[DATA SHOWN Boundary: Start]

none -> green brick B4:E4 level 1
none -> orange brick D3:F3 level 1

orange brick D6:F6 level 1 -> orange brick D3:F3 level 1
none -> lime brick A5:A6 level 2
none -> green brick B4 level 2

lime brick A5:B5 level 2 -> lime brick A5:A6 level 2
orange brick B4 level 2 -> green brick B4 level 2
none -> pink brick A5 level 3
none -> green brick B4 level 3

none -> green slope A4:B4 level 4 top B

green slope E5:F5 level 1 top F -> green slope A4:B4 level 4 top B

[DATA SHOWN Boundary: End]

- _TASK REQUIREMENTS_:
The expected response reproduces all of the data precisely.

- _SOLUTION_:
none -> green brick B4:E4 level 1
none -> orange brick D3:F3 level 1

orange brick D6:F6 level 1 -> orange brick D3:F3 level 1
none -> lime brick A5:A6 level 2
none -> green brick B4 level 2

lime brick A5:B5 level 2 -> lime brick A5:A6 level 2
orange brick B4 level 2 -> green brick B4 level 2
none -> pink brick A5 level 3
none -> green brick B4 level 3

none -> green slope A4:B4 level 4 top B

green slope E5:F5 level 1 top F -> green slope A4:B4 level 4 top B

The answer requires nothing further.